● **Supplied information**
>> BEGIN
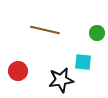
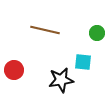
red circle: moved 4 px left, 1 px up
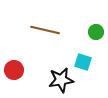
green circle: moved 1 px left, 1 px up
cyan square: rotated 12 degrees clockwise
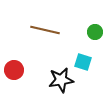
green circle: moved 1 px left
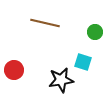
brown line: moved 7 px up
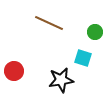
brown line: moved 4 px right; rotated 12 degrees clockwise
cyan square: moved 4 px up
red circle: moved 1 px down
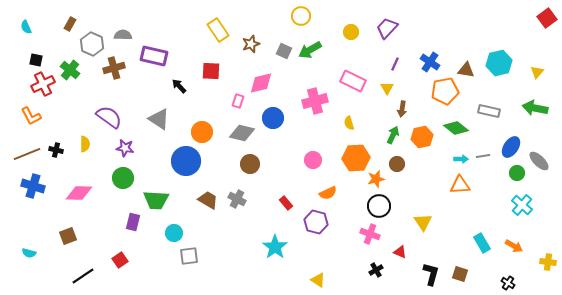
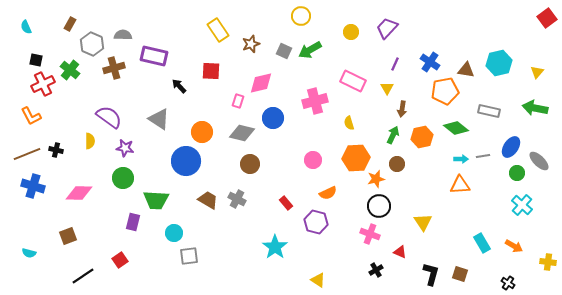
yellow semicircle at (85, 144): moved 5 px right, 3 px up
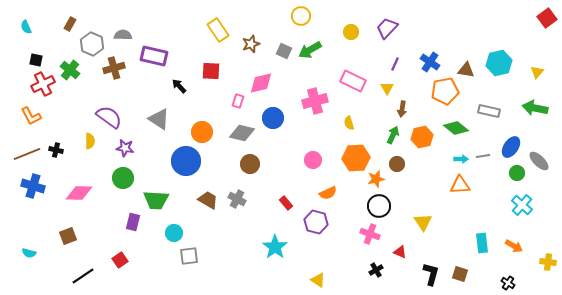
cyan rectangle at (482, 243): rotated 24 degrees clockwise
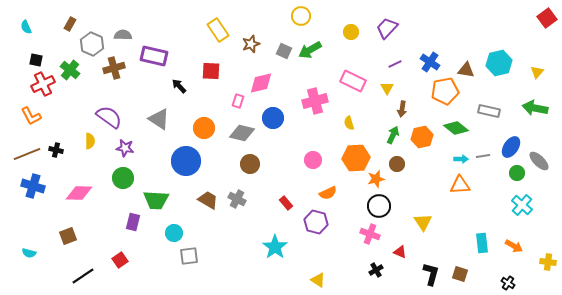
purple line at (395, 64): rotated 40 degrees clockwise
orange circle at (202, 132): moved 2 px right, 4 px up
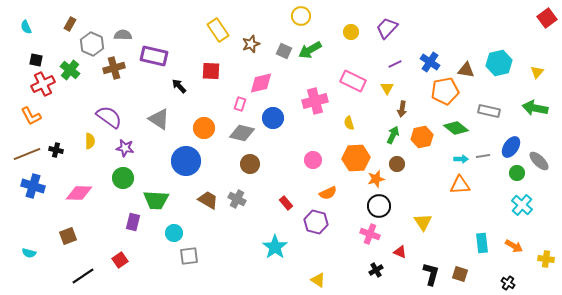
pink rectangle at (238, 101): moved 2 px right, 3 px down
yellow cross at (548, 262): moved 2 px left, 3 px up
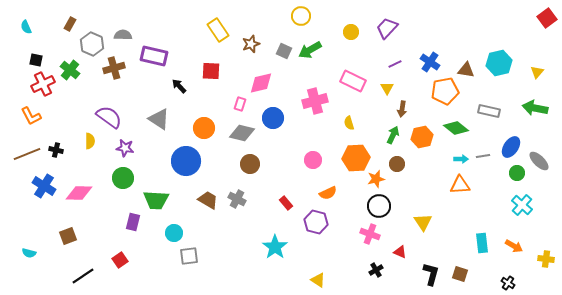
blue cross at (33, 186): moved 11 px right; rotated 15 degrees clockwise
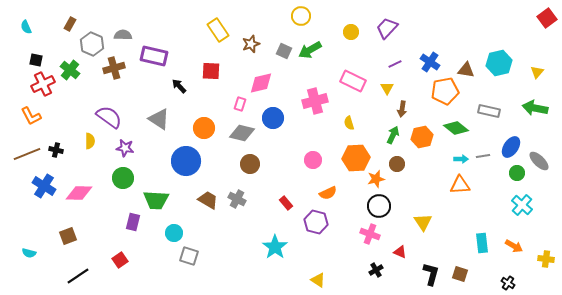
gray square at (189, 256): rotated 24 degrees clockwise
black line at (83, 276): moved 5 px left
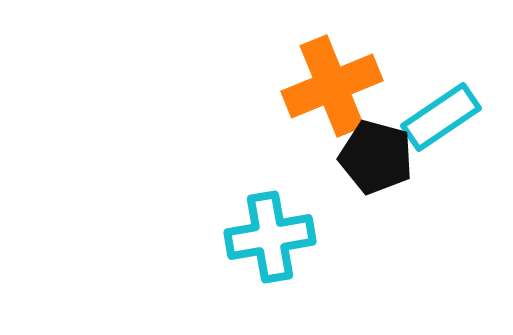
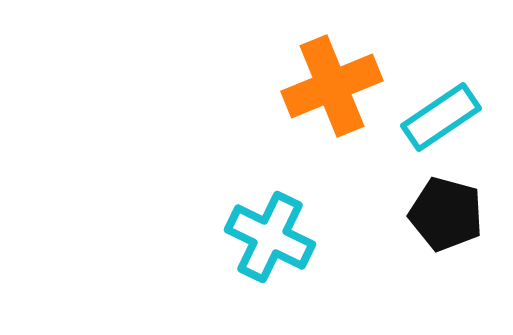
black pentagon: moved 70 px right, 57 px down
cyan cross: rotated 36 degrees clockwise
>> END
● **Written task**
Rewrite all the rows above, replacing each "rotated" with "turned" and changing nothing else. Leave the picture lines out of your answer.

● **Exercise response**
red circle: moved 4 px left, 1 px up
green circle: moved 1 px left, 1 px up
cyan square: turned 12 degrees clockwise
green circle: moved 1 px left
brown line: moved 7 px up
brown line: moved 4 px right; turned 12 degrees clockwise
cyan square: moved 4 px up
red circle: moved 1 px down
yellow semicircle at (85, 144): moved 5 px right, 3 px up
cyan rectangle at (482, 243): turned 24 degrees clockwise
purple line at (395, 64): turned 40 degrees clockwise
orange circle at (202, 132): moved 2 px right, 4 px up
pink rectangle at (238, 101): moved 2 px right, 3 px down
yellow cross at (548, 262): moved 2 px left, 3 px up
blue cross at (33, 186): moved 11 px right; turned 15 degrees clockwise
gray square at (189, 256): turned 24 degrees clockwise
black line at (83, 276): moved 5 px left
black pentagon: moved 70 px right, 57 px down
cyan cross: turned 36 degrees clockwise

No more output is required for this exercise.